Show the lines below where "orange" occurs.
● ● ● ● ●
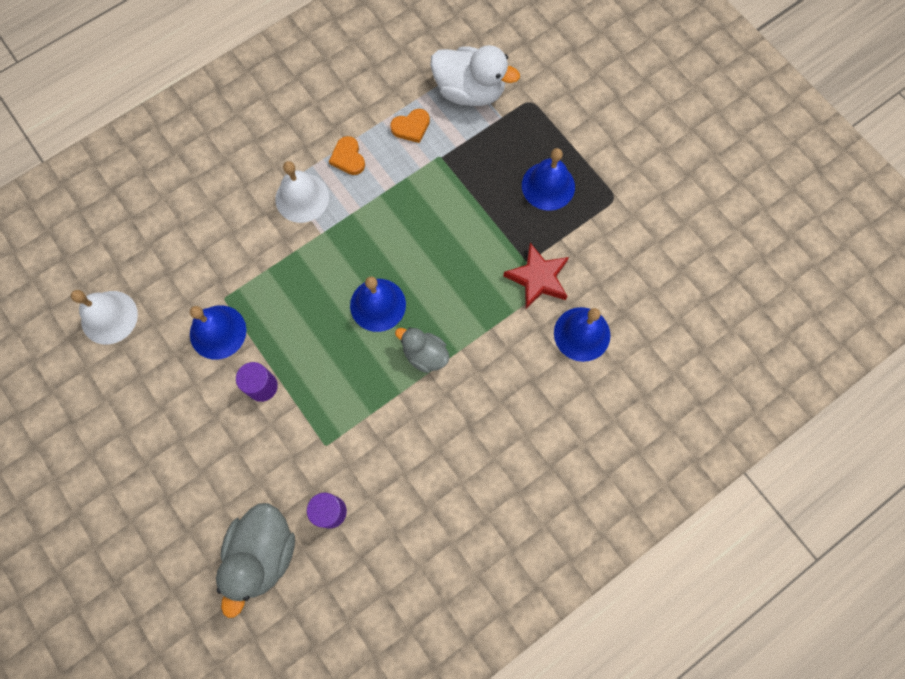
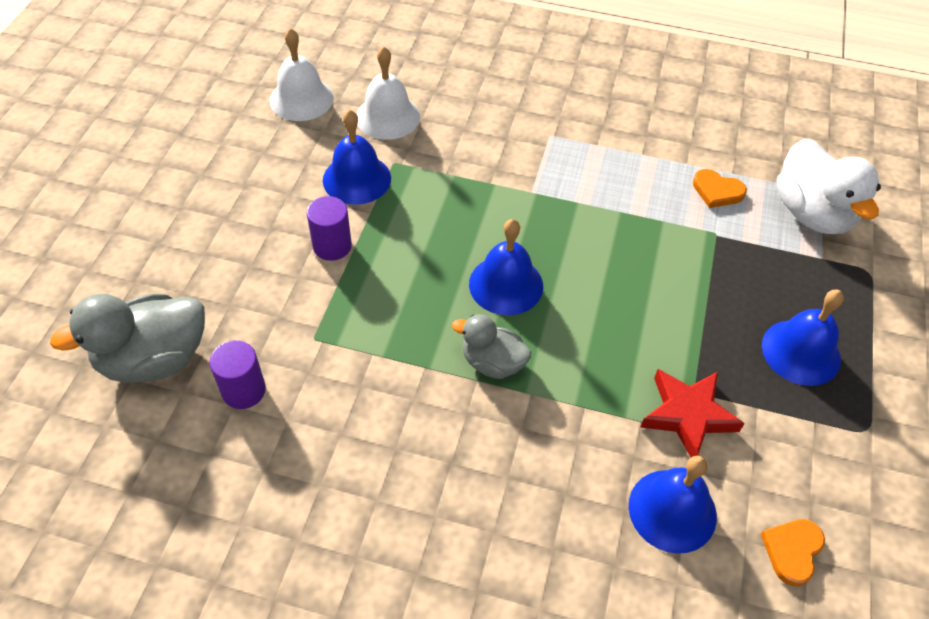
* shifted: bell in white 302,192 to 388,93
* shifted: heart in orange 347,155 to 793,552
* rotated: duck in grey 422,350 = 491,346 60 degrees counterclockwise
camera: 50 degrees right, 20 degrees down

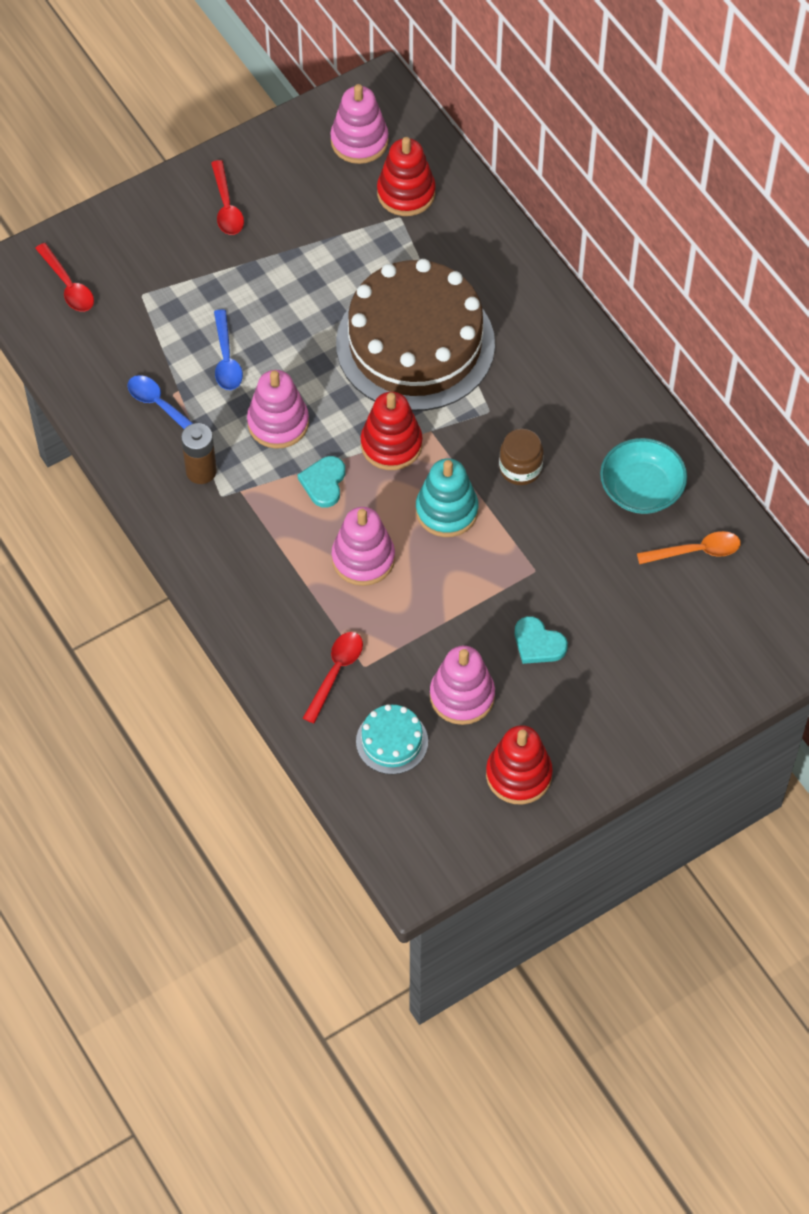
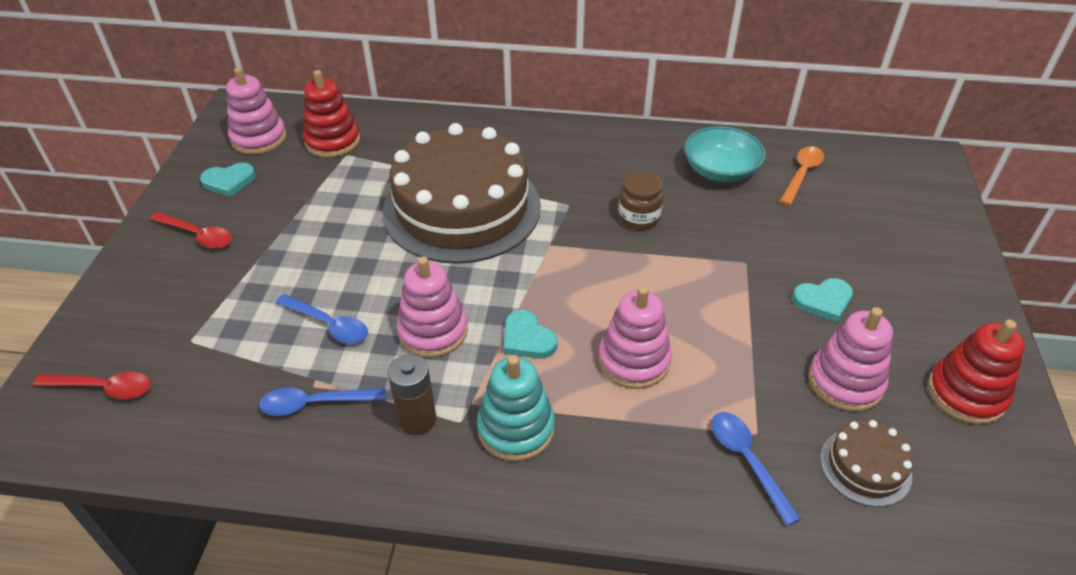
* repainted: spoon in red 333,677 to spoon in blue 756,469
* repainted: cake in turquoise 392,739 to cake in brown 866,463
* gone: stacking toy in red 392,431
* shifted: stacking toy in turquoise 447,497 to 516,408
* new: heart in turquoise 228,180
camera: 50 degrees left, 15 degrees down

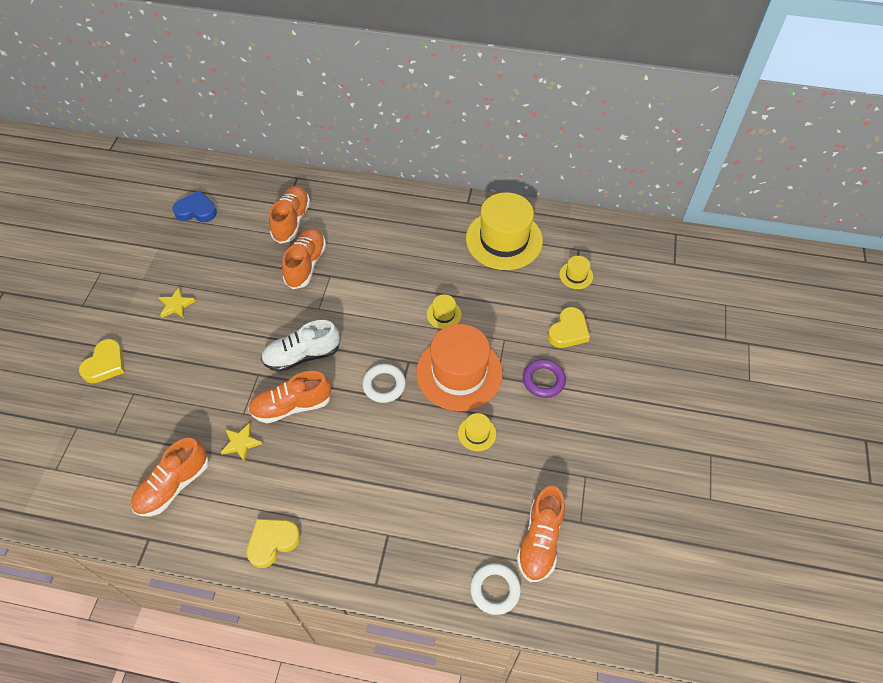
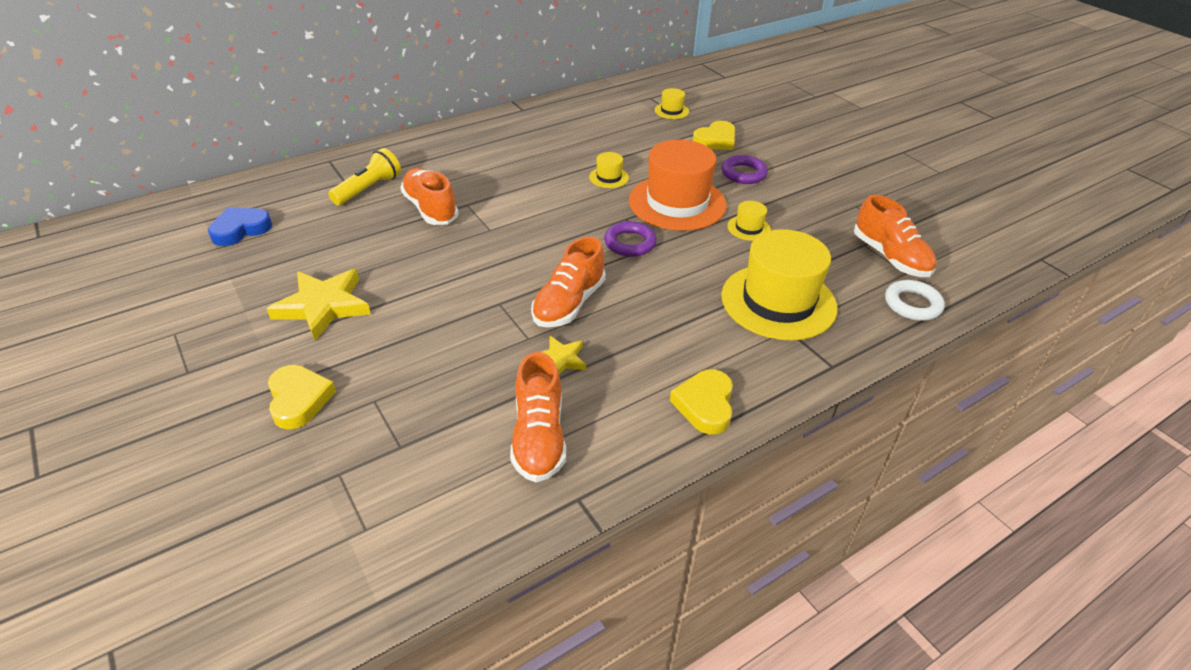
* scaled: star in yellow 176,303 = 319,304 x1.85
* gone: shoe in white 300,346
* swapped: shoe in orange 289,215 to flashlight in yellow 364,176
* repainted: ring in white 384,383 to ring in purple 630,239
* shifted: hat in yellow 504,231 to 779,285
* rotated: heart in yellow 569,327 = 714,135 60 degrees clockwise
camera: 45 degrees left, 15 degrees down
● ● ● ● ●
# Solution:
* shifted: heart in orange 347,155 to 793,552
* swapped: shoe in orange 289,215 to flashlight in yellow 364,176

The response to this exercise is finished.